Required work> Begin at the line containing "TEMP1 pin GND: GND -> none" and copy each line exactly through the end of the records, leaving out what comes before.

(Modification records)
######

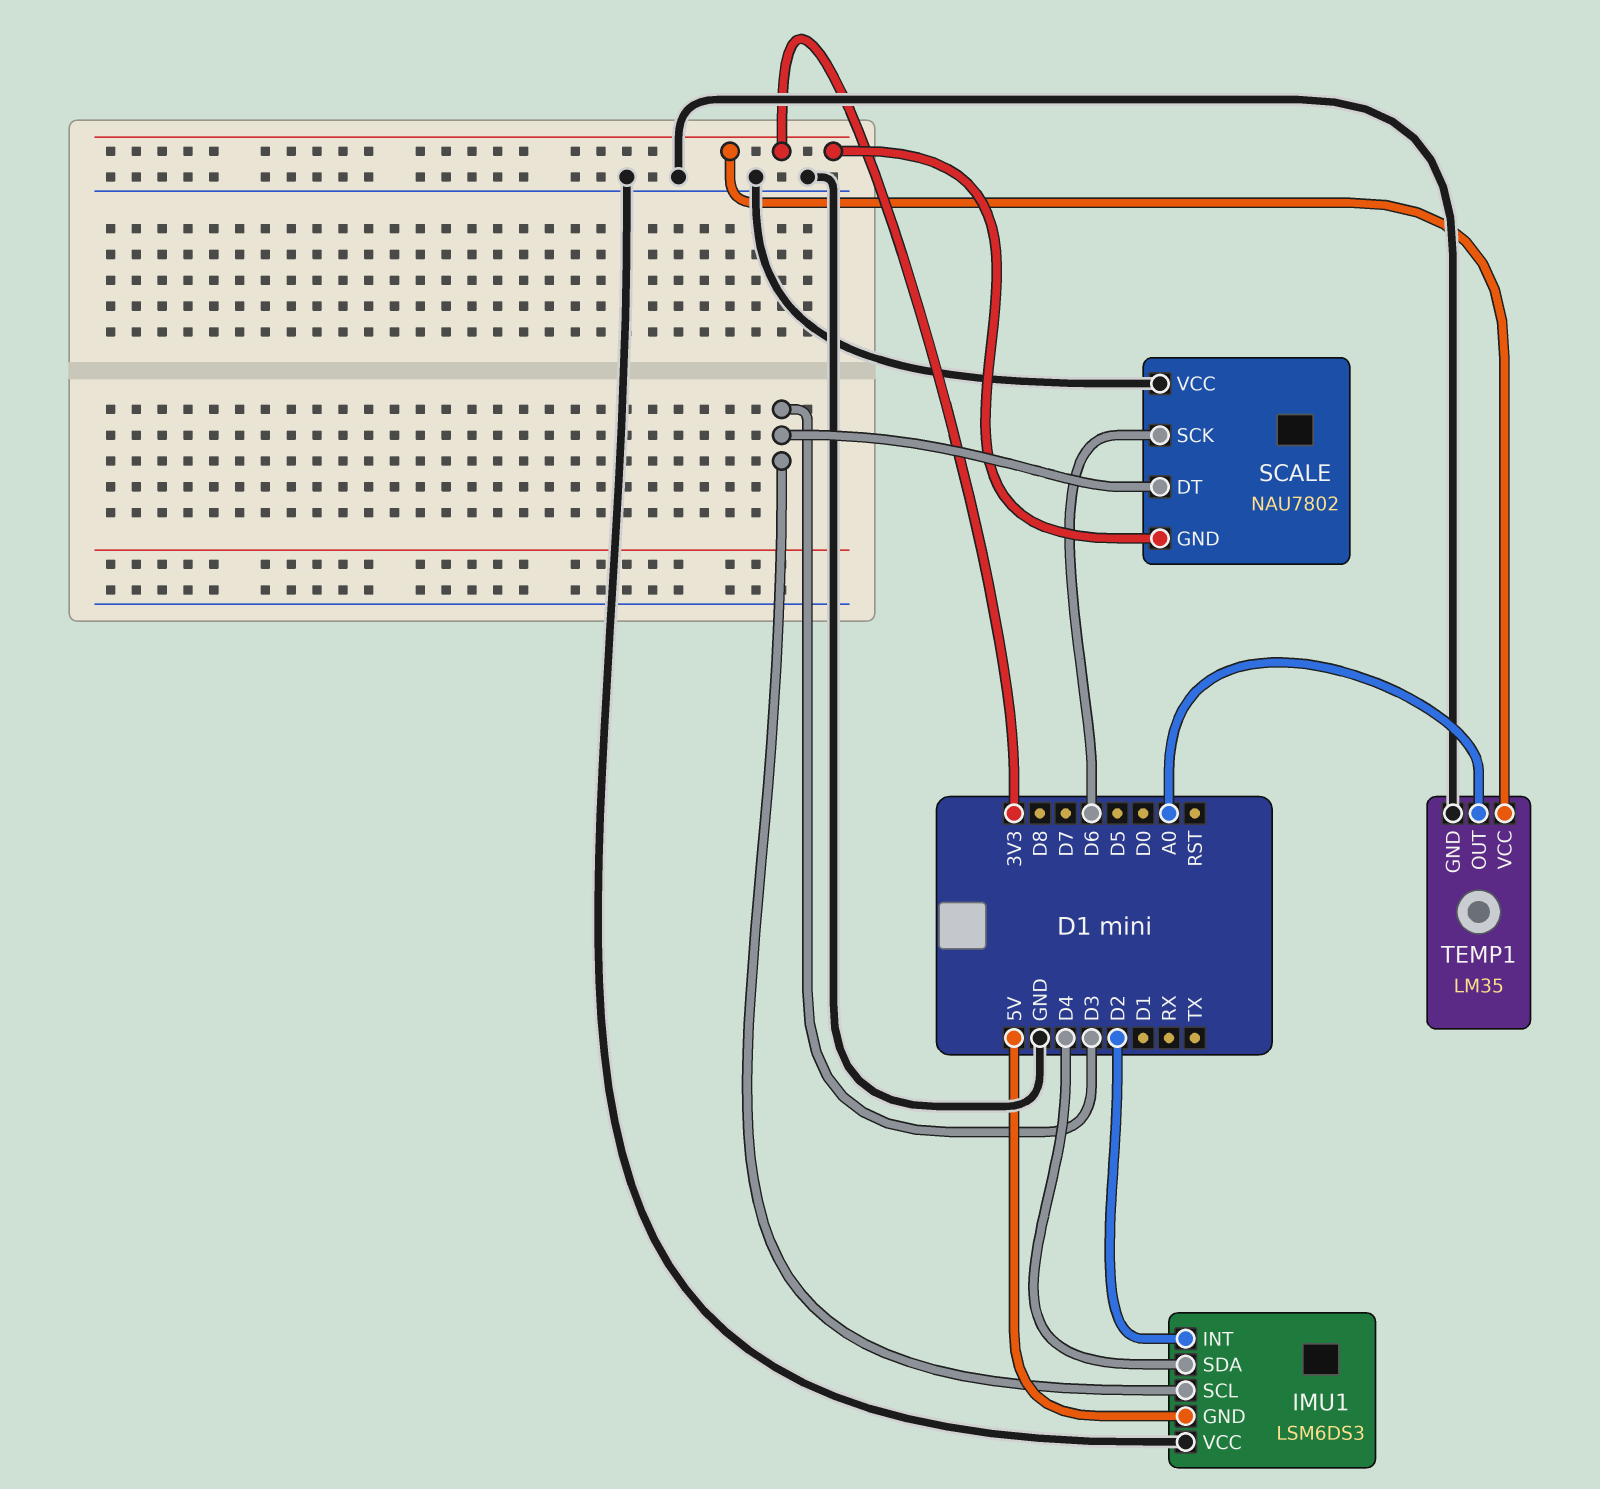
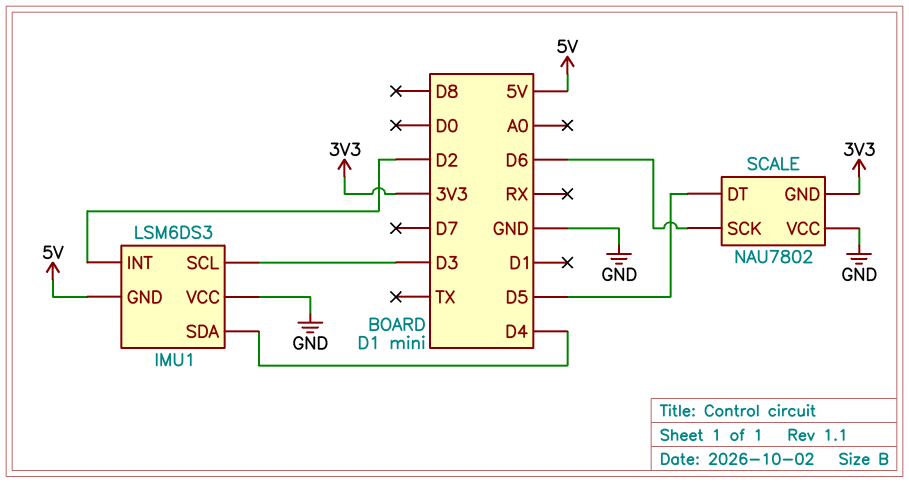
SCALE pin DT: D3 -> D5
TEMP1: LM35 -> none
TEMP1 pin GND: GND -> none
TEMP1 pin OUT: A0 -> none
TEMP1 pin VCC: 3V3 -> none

######

Result of the task>
TEMP1 pin GND: GND -> none
TEMP1 pin OUT: A0 -> none
TEMP1 pin VCC: 3V3 -> none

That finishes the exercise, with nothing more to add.